## AIM OF THE TASK
Look for the line containing "IC3 pin VDD: GND -> +15V" in the listing below; from there, output every line exactly, the last one included.

══ RECORDS TO USE

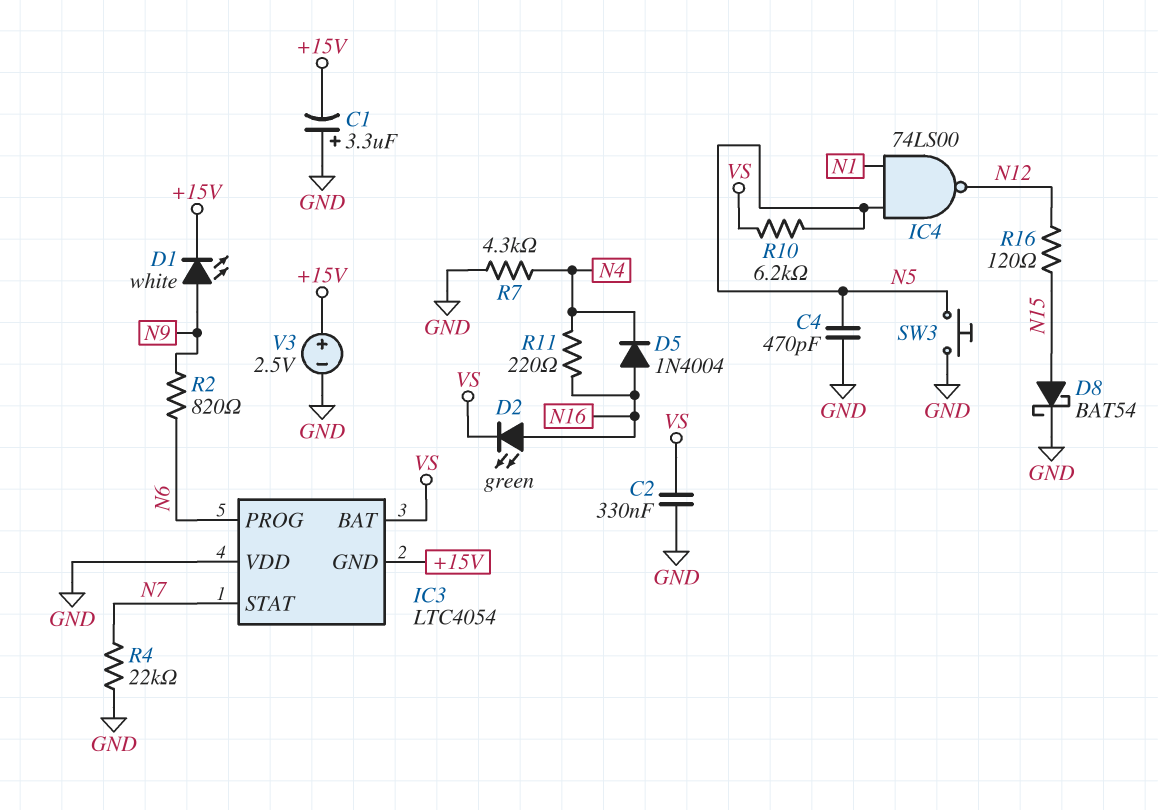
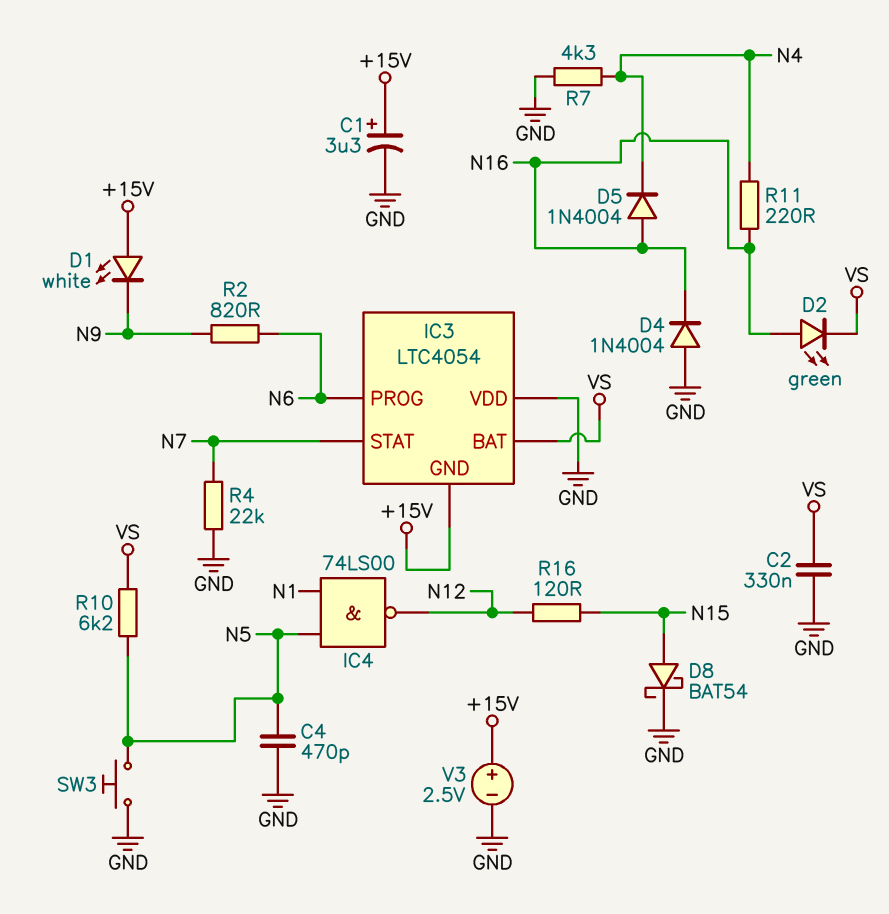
C1: 3.3uF (plus GND, minus +15V) -> 3.3uF (plus +15V, minus GND)
D1: LED white (A N9, K +15V) -> LED white (A +15V, K N9)
D4: none -> diode 1N4004 (A GND, K N16)

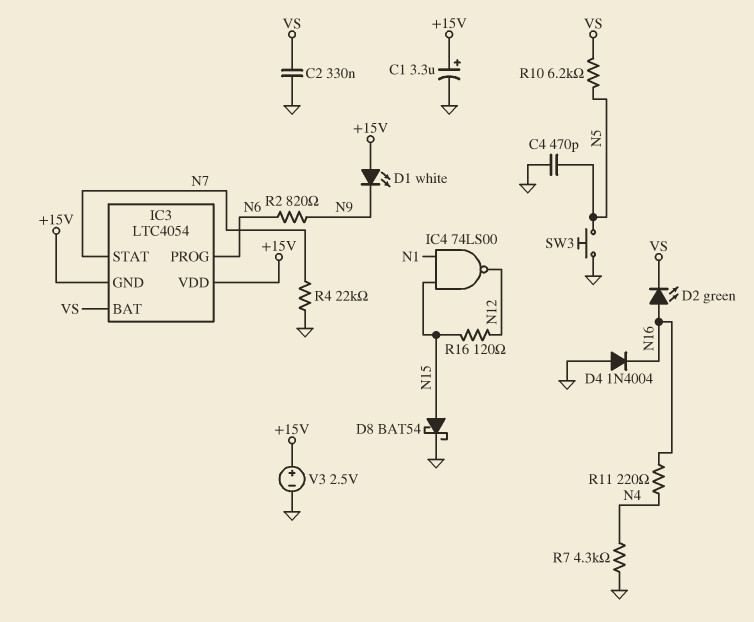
D5: diode 1N4004 (A N16, K N4) -> none
IC3 pin VDD: GND -> +15V
IC4: NAND 74LS00 (in N1, in N5, out N12) -> NAND 74LS00 (in N1, in N15, out N12)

════

## RESULT OF THE EXERCISE
IC3 pin VDD: GND -> +15V
IC4: NAND 74LS00 (in N1, in N5, out N12) -> NAND 74LS00 (in N1, in N15, out N12)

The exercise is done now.